- _WHAT TO PRODUCE_
From the entries below, please output exactly the lines starting at the one containing "purple triangle: rotated 15 degrees clockwise" and ending at the one containing "orange L-shape at", both included.
(GIVEN RECORDS begins)
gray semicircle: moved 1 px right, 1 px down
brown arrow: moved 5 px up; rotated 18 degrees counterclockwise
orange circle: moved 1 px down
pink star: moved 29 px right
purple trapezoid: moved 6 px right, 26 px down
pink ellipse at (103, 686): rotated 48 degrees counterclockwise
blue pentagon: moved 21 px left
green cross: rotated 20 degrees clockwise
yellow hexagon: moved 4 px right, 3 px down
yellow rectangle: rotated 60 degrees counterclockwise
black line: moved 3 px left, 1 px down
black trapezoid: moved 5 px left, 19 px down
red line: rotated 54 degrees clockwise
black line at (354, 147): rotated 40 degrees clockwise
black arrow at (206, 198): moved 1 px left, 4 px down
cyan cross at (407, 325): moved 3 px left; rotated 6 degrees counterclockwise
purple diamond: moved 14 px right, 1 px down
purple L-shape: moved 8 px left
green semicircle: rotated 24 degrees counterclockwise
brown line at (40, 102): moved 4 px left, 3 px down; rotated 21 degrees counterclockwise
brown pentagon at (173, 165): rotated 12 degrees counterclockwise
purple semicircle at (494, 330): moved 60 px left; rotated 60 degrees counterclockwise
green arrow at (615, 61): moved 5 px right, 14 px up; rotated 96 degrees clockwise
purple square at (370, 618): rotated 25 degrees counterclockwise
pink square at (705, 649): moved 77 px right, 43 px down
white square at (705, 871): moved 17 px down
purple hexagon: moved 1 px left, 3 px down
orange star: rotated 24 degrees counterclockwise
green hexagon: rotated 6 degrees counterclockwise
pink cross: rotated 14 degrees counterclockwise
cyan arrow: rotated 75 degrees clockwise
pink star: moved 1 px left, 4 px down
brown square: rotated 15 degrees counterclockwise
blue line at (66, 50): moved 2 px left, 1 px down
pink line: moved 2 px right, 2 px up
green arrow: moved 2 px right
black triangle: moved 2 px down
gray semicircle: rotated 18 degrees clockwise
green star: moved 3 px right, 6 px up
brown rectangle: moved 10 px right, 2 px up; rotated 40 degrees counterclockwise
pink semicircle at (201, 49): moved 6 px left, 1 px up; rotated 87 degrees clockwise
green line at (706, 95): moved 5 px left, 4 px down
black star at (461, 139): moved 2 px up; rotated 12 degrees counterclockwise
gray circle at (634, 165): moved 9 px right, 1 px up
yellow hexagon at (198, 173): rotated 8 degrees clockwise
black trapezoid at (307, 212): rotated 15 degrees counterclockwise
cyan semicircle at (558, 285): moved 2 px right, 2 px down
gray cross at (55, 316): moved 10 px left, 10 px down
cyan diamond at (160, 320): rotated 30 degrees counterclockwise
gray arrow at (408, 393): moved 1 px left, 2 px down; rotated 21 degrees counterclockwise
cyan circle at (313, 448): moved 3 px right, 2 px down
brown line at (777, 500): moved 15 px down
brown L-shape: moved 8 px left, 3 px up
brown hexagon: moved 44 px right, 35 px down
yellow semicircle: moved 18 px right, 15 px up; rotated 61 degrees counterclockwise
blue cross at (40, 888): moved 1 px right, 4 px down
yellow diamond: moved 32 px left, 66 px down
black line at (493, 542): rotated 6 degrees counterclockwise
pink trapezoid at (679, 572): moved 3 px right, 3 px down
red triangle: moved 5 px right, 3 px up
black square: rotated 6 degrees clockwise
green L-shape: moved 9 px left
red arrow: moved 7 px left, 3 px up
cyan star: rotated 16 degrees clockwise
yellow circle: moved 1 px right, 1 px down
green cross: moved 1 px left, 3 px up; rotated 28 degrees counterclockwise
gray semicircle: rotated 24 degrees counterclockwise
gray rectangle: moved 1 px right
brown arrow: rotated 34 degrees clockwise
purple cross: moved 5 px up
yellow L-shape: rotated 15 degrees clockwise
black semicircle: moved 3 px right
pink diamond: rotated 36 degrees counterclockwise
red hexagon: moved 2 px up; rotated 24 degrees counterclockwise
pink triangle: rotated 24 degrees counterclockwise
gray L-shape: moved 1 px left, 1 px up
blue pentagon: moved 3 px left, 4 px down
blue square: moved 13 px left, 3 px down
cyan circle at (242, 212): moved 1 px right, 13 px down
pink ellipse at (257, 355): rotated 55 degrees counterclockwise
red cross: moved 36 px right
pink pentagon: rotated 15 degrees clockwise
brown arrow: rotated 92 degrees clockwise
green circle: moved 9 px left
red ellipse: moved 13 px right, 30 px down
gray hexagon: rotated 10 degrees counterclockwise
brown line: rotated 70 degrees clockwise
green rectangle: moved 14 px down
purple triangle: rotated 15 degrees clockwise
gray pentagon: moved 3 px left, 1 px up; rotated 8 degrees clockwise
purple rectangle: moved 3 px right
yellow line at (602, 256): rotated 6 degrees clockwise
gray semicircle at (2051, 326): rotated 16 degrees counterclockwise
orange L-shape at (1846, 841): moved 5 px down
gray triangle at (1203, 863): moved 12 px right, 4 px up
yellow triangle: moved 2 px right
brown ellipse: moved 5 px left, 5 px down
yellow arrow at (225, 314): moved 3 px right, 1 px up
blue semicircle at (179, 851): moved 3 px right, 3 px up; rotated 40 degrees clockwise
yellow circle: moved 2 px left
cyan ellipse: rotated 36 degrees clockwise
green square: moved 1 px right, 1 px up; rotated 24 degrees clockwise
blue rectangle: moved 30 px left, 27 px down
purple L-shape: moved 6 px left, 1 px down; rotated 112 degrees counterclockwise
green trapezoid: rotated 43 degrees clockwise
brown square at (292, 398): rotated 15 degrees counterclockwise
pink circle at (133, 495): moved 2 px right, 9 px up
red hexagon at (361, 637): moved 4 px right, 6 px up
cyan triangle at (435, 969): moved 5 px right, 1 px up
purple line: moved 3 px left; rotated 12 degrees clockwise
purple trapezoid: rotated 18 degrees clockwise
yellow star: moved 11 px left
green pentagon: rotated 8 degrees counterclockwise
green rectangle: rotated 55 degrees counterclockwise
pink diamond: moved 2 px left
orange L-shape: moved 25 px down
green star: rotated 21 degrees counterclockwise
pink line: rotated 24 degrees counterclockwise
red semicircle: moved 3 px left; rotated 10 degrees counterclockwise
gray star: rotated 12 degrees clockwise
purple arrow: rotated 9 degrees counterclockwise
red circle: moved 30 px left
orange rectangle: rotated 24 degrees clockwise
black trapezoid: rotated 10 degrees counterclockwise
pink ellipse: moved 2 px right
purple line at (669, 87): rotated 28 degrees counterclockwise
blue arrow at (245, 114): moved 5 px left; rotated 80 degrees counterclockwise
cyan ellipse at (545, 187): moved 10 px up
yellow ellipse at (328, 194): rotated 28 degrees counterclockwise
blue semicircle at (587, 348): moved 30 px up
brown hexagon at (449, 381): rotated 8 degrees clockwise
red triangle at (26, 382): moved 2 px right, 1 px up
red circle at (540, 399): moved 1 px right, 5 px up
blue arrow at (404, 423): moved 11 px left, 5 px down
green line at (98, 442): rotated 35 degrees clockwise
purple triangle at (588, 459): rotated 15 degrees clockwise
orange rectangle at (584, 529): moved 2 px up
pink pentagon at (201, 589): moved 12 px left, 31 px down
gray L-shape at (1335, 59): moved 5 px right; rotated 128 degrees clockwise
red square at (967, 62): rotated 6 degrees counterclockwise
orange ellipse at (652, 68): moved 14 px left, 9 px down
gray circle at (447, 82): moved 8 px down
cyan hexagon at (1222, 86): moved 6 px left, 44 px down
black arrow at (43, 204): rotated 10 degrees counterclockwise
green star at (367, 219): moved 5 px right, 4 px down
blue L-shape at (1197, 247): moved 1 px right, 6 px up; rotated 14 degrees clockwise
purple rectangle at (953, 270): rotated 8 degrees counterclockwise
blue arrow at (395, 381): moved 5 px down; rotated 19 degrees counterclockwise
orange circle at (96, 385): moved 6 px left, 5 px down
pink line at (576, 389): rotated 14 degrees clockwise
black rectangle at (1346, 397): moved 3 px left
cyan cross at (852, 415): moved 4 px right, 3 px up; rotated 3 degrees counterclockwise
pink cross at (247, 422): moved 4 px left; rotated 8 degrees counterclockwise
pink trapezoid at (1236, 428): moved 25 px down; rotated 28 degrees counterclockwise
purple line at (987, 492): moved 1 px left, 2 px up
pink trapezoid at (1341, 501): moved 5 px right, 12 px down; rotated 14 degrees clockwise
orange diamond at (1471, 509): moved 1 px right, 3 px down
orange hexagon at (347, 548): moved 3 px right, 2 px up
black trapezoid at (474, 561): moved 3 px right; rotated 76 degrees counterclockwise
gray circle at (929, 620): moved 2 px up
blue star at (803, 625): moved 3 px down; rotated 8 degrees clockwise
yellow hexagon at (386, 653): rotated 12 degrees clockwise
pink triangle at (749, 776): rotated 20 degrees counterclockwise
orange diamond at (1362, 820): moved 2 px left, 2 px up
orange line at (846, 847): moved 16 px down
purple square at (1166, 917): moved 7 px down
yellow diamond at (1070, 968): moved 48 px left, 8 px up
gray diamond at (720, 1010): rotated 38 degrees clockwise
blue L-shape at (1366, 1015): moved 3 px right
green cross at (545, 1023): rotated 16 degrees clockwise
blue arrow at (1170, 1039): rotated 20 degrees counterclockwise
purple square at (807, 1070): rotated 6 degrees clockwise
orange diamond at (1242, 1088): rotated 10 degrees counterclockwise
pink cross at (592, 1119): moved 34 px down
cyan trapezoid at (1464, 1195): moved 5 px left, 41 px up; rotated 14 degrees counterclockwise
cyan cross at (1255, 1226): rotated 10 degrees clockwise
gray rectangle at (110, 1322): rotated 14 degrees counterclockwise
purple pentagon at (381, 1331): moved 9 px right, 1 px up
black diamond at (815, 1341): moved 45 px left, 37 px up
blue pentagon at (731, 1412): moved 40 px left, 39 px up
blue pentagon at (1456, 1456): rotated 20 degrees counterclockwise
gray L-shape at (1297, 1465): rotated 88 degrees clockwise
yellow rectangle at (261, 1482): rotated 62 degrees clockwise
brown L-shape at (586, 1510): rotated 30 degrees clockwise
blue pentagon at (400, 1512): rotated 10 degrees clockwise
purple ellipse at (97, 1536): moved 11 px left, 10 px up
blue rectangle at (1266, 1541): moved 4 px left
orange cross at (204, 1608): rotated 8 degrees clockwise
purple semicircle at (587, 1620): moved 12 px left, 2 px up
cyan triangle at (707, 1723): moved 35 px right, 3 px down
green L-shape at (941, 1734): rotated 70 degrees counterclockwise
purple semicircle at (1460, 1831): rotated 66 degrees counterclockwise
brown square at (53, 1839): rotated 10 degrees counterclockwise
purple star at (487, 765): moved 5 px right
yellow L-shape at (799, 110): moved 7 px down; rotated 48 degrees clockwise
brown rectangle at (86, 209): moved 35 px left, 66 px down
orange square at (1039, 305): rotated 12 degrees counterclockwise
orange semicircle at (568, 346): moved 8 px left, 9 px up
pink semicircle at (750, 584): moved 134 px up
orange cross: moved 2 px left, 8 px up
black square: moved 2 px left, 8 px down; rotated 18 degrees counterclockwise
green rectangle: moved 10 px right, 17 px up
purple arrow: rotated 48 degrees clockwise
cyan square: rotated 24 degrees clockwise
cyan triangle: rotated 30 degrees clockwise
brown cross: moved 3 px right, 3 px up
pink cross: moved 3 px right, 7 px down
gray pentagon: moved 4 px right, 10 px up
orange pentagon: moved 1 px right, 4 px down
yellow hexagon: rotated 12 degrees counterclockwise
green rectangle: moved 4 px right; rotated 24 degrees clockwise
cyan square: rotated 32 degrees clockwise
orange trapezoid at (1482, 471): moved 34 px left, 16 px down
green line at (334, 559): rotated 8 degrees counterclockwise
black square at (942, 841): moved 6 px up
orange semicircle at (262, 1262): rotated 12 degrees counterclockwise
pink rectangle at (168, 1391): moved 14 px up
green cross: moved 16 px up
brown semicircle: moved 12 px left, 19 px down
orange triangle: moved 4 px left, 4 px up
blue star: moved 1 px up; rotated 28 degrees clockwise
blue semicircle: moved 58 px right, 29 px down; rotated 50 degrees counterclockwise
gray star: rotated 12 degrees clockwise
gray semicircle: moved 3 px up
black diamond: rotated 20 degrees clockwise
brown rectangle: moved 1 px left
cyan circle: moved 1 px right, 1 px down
(GIVEN RECORDS ends)
- _RESPONSE TO THIS EXERCISE_
purple triangle: rotated 15 degrees clockwise
gray pentagon: moved 3 px left, 1 px up; rotated 8 degrees clockwise
purple rectangle: moved 3 px right
yellow line at (602, 256): rotated 6 degrees clockwise
gray semicircle at (2051, 326): rotated 16 degrees counterclockwise
orange L-shape at (1846, 841): moved 5 px down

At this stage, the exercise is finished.